(What to do): Search the material for the string "first", then return every line where it is found.

START Data for this task

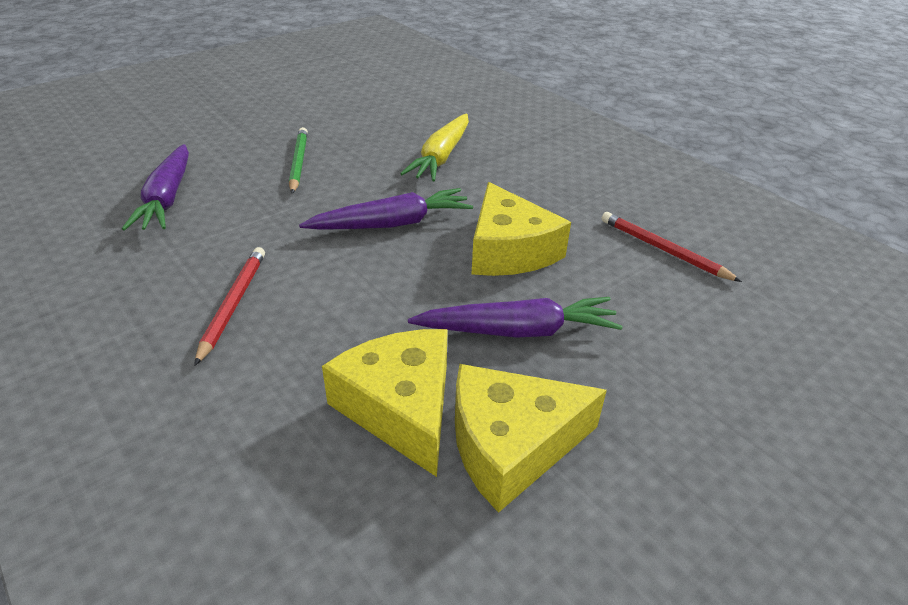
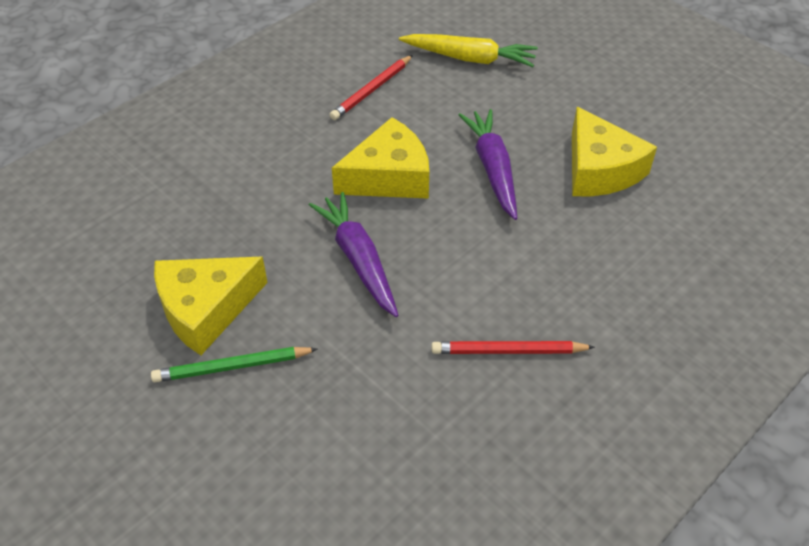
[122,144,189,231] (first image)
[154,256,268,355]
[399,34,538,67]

END Data for this task
START Data for this task

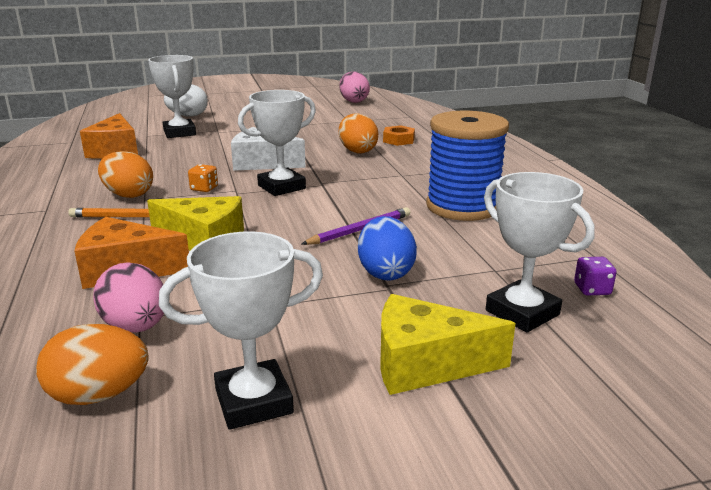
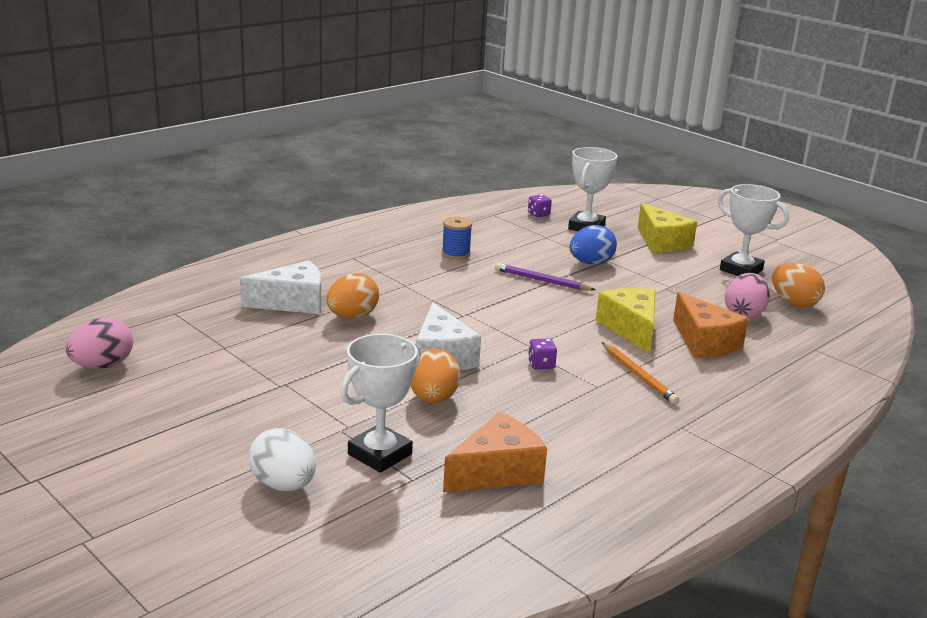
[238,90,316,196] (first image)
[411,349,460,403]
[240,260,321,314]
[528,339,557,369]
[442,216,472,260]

END Data for this task
START Data for this task

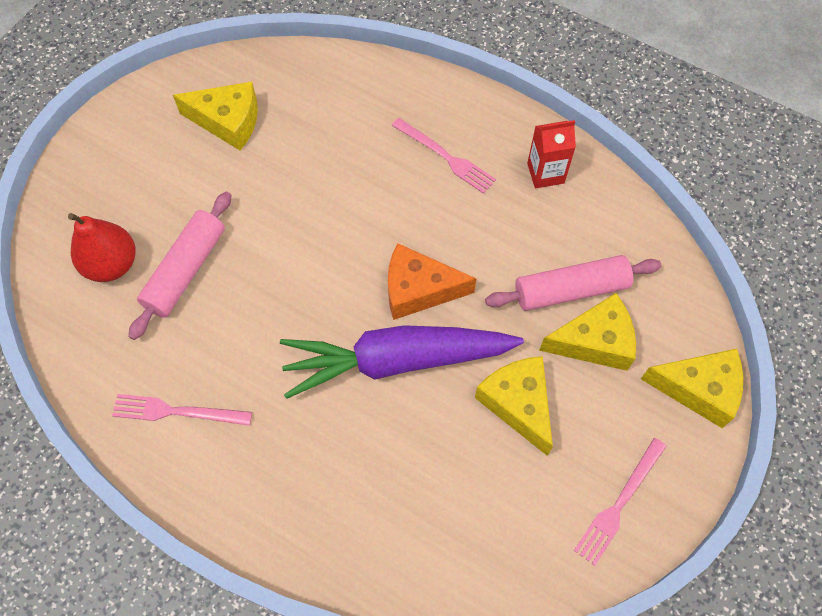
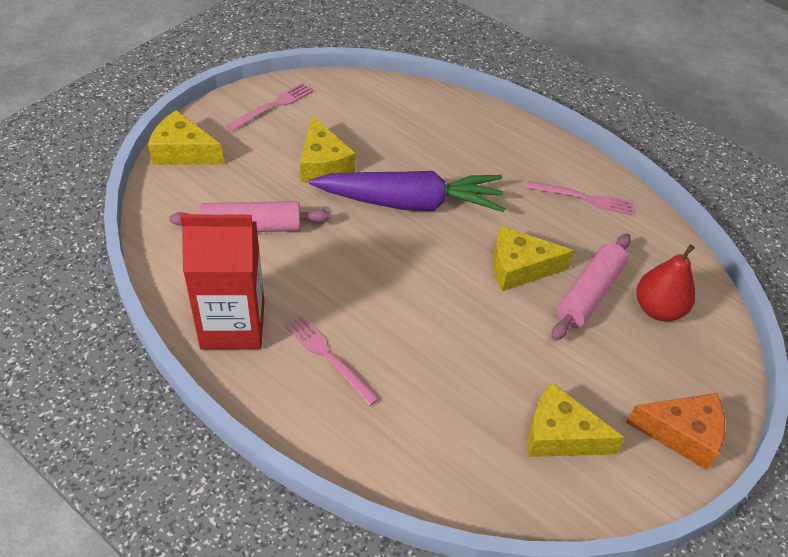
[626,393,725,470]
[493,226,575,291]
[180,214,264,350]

END Data for this task

(Task response):
[122,144,189,231] (first image)
[238,90,316,196] (first image)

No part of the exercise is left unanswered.